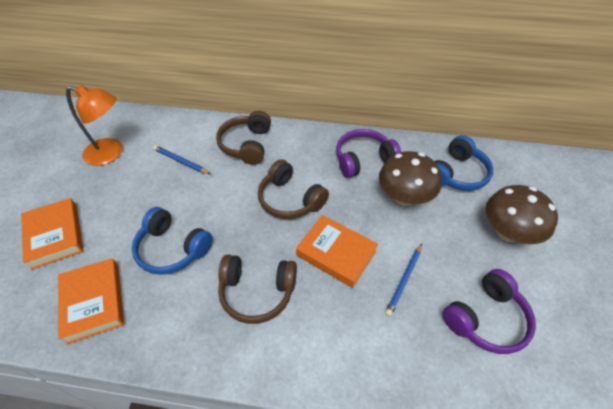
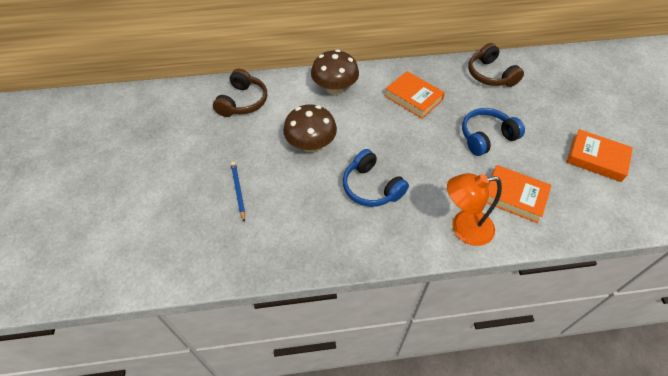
blue pencil: 2 -> 1
brown headphones: 3 -> 2
purple headphones: 2 -> 0

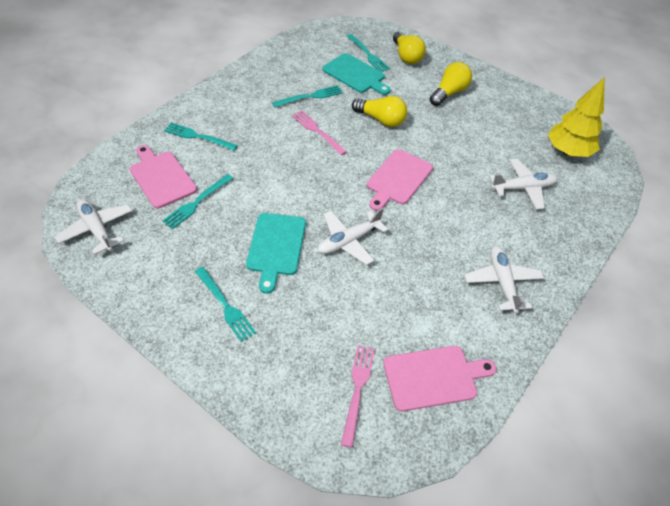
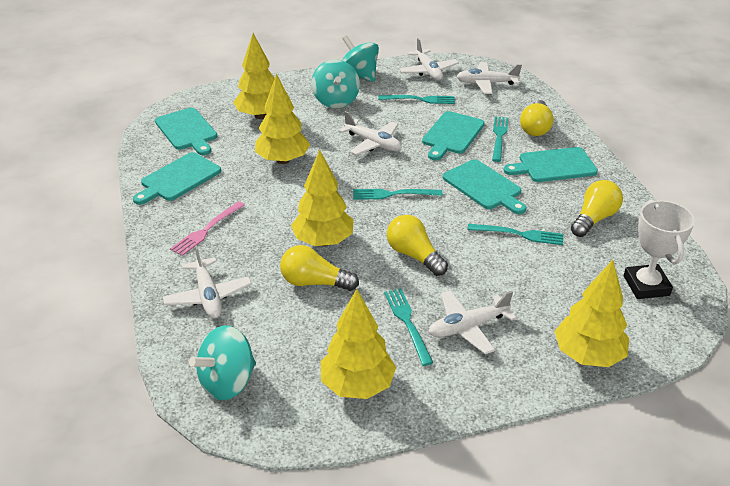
pink cutting board: 3 -> 0
pink fork: 2 -> 1
turquoise cutting board: 2 -> 5
turquoise spinning top: 0 -> 3
white plane: 4 -> 5
white trophy: 0 -> 1
yellow light bulb: 3 -> 4
yellow tree: 1 -> 5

*****

■ BRIEF
Whenever the word "headphones" occurs in a line above, copy that line.

■ RESULT OF THIS TASK
brown headphones: 3 -> 2
purple headphones: 2 -> 0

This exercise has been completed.